■ **Exercise details**: Each record below should be returned word for word, with no pictures included.

■ **Available records**:
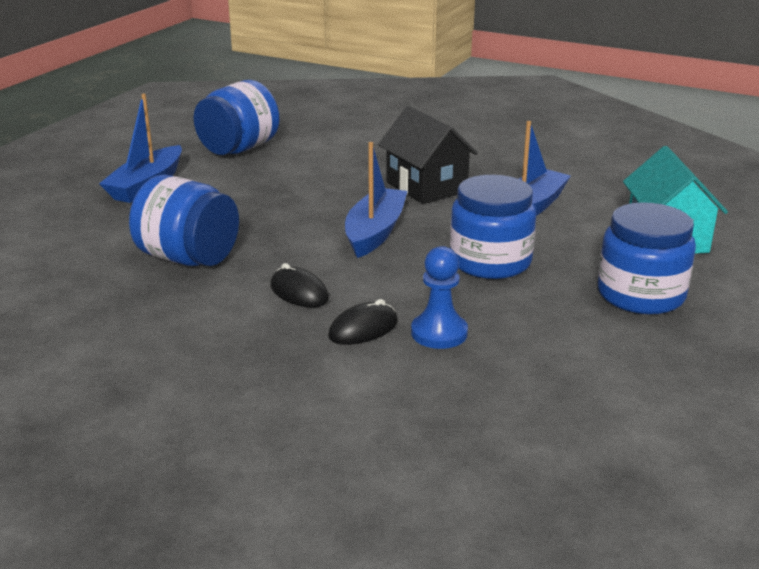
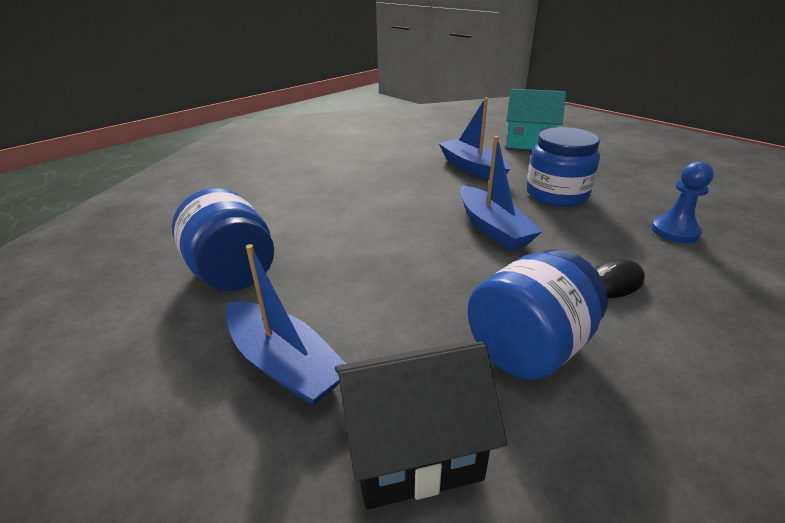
camera: 70 degrees left, 5 degrees up
(363, 329) = (677, 261): black mouse -> none
(375, 232) = (493, 228): blue boat -> blue boat turned 150 degrees counterclockwise
(426, 187) = (412, 193): black house -> black house (412, 449)
(641, 295) = (606, 163): blue jar -> none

■ **Answer for the task**:
camera: 70 degrees left, 5 degrees up
(363, 329) = (677, 261): black mouse -> none
(375, 232) = (493, 228): blue boat -> blue boat turned 150 degrees counterclockwise
(426, 187) = (412, 193): black house -> black house (412, 449)
(641, 295) = (606, 163): blue jar -> none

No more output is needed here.